# Dataset content
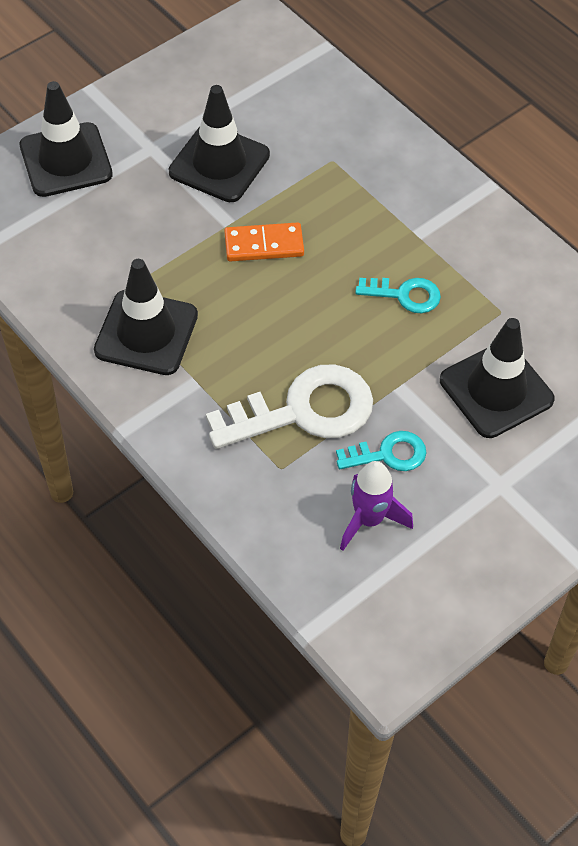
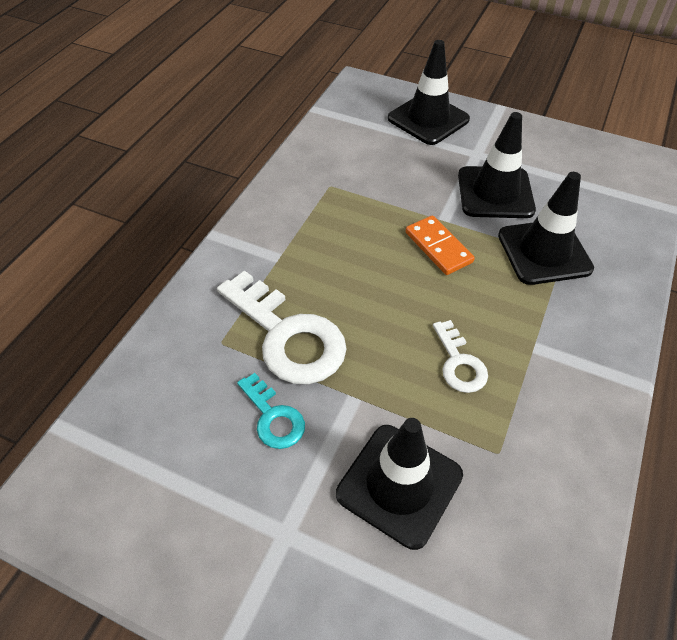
camera: 65 degrees right, 5 degrees down
(146, 333) = (306, 213): black traffic cone -> black traffic cone (544, 252)
(369, 520) = (194, 429): purple rocket -> none
(405, 295) = (459, 363): turquoise key -> white key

# Task objective
Your answer should copy the listing word for word, with no pictures in it.

# Result for this exercise
camera: 65 degrees right, 5 degrees down
(146, 333) = (306, 213): black traffic cone -> black traffic cone (544, 252)
(369, 520) = (194, 429): purple rocket -> none
(405, 295) = (459, 363): turquoise key -> white key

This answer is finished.